Look through the data below, tally the lines where "guzik" occurs, and write the total alone.

[Object state change records]
──────
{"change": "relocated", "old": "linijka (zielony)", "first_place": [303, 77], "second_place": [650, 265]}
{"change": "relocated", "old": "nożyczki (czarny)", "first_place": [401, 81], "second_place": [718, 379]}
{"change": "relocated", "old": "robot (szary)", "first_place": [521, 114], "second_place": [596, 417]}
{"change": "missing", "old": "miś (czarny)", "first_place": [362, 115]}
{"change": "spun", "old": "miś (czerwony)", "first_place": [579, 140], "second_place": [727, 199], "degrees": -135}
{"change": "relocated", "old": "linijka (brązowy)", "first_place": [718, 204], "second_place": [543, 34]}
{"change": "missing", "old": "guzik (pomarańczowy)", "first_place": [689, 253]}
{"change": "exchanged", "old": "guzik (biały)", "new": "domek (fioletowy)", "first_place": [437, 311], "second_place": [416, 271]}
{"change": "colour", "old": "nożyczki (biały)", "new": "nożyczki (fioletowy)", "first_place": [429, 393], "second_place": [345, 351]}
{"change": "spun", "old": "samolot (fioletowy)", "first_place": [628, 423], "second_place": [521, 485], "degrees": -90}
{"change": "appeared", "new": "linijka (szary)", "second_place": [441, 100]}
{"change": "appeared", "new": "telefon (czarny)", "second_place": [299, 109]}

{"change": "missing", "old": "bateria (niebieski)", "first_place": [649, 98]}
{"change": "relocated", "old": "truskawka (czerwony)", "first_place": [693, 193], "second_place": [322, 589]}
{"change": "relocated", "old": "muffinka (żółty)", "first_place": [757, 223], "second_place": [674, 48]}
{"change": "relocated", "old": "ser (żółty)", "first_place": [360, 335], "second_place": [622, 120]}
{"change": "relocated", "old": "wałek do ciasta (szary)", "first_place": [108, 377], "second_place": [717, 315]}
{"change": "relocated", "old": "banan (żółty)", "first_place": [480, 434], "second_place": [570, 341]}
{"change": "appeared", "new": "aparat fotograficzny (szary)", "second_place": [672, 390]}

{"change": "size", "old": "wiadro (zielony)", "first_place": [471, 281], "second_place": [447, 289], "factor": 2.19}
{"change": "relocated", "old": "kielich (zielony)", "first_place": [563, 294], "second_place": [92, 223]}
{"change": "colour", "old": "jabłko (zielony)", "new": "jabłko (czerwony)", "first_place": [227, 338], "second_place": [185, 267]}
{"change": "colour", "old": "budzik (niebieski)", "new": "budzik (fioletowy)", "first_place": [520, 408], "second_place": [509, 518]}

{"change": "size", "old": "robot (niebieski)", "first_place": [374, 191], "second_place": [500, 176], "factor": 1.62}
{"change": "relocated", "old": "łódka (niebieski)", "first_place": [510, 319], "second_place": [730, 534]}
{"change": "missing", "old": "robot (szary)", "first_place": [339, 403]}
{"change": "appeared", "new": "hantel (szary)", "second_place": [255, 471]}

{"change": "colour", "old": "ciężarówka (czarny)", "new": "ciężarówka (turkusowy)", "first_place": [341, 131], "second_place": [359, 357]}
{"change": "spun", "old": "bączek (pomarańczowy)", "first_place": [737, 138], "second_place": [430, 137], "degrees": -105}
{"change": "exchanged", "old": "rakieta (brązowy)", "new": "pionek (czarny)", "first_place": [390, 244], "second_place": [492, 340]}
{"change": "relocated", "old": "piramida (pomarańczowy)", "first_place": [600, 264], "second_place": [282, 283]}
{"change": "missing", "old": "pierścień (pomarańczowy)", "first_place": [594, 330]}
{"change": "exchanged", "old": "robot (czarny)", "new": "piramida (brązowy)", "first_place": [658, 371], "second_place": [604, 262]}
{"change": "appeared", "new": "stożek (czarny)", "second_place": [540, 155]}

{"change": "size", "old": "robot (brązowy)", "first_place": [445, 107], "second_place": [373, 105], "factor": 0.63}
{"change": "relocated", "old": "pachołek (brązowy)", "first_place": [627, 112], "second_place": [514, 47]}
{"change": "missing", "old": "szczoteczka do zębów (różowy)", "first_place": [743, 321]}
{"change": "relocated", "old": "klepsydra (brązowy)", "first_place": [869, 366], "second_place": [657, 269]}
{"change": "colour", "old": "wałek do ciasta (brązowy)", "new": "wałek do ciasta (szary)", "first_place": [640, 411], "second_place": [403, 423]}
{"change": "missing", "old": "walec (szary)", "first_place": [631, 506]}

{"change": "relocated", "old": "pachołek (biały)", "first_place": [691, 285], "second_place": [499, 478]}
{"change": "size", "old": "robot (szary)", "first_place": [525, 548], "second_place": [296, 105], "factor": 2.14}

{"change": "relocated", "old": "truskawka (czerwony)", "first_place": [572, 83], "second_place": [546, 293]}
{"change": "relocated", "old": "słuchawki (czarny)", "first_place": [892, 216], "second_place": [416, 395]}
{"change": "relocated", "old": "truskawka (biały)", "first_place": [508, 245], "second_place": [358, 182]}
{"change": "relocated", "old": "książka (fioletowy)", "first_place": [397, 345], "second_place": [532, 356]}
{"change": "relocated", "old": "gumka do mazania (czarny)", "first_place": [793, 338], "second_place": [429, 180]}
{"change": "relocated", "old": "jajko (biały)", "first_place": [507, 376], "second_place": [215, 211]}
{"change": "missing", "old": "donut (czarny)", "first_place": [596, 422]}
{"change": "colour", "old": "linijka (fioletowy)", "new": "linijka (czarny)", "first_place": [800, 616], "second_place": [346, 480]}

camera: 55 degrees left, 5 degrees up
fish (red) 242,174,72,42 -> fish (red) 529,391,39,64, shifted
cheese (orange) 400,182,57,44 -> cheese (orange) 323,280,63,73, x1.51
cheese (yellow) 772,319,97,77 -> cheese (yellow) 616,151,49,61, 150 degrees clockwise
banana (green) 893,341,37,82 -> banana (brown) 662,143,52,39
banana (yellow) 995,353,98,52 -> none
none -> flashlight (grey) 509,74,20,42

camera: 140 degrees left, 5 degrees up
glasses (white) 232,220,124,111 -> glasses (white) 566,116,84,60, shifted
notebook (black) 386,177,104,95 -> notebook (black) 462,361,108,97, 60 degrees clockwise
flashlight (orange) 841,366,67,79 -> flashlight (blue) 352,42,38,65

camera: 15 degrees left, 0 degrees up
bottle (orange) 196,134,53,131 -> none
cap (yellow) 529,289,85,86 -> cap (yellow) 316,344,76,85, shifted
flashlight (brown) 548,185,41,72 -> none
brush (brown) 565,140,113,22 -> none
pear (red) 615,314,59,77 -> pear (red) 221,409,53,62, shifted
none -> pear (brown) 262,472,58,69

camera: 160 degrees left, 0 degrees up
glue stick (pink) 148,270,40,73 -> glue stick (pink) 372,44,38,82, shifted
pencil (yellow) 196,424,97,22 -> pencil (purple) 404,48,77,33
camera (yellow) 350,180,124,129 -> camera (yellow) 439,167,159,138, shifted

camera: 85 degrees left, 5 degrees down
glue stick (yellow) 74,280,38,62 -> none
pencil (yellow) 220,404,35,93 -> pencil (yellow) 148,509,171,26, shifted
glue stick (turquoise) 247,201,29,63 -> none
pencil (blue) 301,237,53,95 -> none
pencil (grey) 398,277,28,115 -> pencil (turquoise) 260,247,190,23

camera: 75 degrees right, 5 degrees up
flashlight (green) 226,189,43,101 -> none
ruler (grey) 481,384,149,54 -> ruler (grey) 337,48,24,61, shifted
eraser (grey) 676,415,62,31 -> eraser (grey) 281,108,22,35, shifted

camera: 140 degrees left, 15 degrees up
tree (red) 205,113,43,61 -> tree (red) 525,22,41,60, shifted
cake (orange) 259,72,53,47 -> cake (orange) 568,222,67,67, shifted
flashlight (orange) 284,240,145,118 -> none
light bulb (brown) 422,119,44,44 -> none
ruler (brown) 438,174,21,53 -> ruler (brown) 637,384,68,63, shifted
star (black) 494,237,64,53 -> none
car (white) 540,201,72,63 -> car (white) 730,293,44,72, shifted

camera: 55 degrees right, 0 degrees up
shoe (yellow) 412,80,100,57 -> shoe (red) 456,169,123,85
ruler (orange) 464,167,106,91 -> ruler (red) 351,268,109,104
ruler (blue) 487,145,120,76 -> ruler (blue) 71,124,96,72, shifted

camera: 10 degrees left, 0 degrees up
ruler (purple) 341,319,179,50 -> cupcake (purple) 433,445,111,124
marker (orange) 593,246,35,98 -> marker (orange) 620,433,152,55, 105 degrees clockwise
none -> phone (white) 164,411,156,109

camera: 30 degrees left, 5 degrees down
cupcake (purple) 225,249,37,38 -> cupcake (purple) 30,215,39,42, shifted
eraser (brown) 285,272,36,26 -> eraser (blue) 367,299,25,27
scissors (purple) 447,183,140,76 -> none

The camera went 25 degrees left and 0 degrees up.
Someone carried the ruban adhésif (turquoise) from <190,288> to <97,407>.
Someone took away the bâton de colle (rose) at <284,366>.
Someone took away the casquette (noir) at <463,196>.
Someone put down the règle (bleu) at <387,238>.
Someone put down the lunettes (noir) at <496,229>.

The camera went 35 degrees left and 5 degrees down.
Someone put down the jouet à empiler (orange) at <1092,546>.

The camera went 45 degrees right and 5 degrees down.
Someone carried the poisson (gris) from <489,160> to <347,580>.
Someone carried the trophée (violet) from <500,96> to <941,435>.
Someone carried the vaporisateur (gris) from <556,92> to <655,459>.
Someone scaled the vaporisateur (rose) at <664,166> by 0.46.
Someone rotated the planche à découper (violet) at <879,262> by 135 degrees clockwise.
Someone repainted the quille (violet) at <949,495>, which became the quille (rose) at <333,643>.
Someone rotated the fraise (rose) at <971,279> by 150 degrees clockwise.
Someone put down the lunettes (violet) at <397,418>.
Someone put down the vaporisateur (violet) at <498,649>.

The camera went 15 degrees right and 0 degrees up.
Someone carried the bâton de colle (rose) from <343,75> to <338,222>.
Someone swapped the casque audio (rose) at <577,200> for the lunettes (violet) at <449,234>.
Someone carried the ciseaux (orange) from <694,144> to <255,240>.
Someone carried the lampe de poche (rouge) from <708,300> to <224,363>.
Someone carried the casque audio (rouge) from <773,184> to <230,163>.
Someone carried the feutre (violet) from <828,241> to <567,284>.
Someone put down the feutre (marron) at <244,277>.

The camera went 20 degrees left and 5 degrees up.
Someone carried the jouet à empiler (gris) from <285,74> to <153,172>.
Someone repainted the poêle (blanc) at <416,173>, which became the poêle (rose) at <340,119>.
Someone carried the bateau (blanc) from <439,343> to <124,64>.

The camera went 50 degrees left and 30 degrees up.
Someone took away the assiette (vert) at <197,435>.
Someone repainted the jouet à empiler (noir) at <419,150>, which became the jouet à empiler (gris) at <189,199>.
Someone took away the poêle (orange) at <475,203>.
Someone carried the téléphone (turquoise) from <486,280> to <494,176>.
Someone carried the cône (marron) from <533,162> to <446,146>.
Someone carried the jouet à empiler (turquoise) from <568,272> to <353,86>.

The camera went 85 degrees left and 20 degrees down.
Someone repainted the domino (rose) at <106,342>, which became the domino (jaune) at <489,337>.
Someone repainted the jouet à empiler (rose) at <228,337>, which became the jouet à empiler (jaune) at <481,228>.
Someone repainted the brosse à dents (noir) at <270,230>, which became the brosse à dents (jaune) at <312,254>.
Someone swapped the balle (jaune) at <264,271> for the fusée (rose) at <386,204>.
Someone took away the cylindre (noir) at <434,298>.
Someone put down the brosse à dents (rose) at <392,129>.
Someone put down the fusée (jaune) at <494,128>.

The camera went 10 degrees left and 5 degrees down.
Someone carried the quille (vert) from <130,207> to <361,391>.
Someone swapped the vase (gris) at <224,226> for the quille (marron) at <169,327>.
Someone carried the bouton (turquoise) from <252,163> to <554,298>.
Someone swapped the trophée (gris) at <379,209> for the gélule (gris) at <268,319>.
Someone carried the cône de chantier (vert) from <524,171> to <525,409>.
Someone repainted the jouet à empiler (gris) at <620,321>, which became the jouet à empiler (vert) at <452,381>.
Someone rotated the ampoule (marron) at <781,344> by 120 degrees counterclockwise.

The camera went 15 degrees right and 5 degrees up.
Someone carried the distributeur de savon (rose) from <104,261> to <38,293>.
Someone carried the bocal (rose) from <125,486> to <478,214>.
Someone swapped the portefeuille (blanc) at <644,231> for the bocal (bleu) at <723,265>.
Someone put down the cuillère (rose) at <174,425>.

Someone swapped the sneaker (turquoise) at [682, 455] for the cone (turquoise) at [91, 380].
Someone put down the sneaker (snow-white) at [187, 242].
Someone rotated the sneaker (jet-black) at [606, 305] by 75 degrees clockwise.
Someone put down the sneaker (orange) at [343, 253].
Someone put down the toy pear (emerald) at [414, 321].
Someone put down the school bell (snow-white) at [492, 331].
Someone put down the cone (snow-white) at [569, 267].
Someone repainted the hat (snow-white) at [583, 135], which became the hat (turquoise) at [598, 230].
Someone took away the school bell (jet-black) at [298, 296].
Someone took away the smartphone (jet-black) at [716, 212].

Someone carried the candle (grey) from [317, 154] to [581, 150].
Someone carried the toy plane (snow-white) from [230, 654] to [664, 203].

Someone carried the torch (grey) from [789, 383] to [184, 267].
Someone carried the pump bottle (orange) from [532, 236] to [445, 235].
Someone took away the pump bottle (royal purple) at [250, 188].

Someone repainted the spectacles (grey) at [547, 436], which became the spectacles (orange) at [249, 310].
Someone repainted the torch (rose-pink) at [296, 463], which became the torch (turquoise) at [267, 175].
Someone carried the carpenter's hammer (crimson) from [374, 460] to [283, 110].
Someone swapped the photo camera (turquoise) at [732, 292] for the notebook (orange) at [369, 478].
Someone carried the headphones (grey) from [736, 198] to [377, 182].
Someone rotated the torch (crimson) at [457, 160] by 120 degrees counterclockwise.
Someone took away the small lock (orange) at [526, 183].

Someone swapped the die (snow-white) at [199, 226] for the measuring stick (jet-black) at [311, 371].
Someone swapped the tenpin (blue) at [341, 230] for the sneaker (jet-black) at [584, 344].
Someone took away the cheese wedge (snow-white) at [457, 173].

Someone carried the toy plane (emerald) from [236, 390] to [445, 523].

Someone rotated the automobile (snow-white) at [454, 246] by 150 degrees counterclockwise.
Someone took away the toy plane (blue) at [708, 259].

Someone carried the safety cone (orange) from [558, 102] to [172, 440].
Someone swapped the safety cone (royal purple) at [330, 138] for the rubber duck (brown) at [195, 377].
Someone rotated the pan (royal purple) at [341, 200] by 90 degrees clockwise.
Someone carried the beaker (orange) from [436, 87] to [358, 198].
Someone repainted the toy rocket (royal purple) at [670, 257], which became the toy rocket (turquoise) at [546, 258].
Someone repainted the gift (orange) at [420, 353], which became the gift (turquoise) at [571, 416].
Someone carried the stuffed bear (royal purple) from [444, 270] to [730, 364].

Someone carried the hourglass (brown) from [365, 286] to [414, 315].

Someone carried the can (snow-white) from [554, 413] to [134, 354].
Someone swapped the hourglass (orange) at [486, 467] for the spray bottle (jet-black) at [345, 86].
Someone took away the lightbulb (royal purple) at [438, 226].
──────
COMPLETED EXERCISE ▸ 2